• PROBLEM STATEMENT
Images should be left out, and everything else in the listing reproduced exactly.

• GIVEN INFORMATION
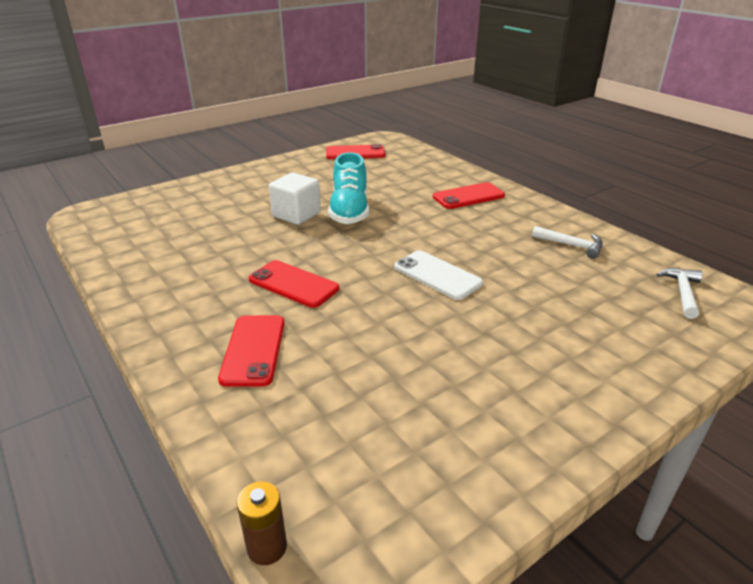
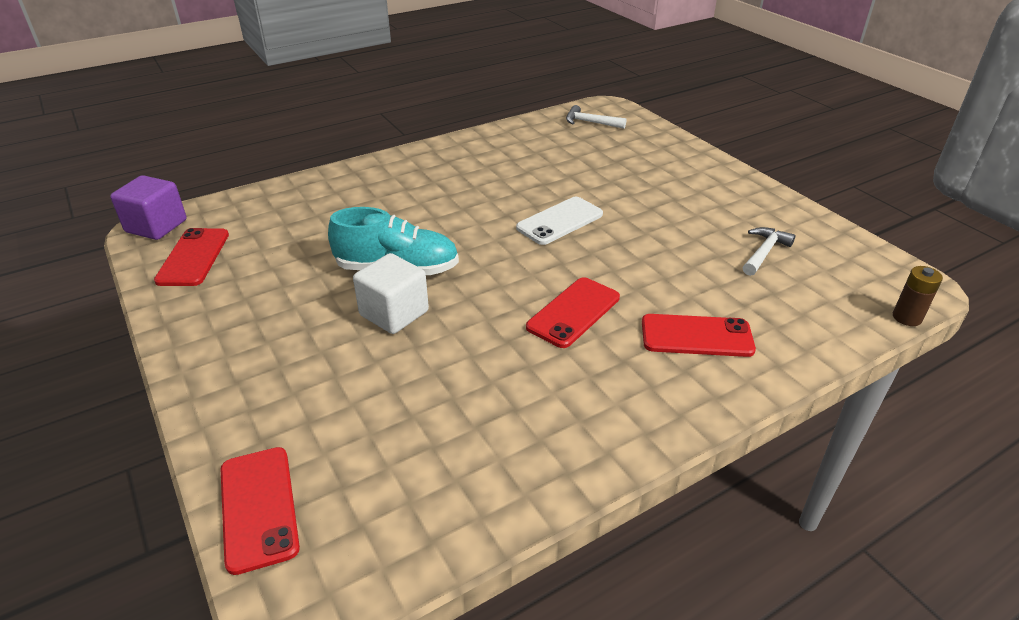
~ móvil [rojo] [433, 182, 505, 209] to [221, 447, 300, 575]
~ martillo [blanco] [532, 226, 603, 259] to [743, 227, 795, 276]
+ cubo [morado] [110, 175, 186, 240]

• SOLUTION TO THE EXERCISE
~ móvil [rojo] [433, 182, 505, 209] to [221, 447, 300, 575]
~ martillo [blanco] [532, 226, 603, 259] to [743, 227, 795, 276]
+ cubo [morado] [110, 175, 186, 240]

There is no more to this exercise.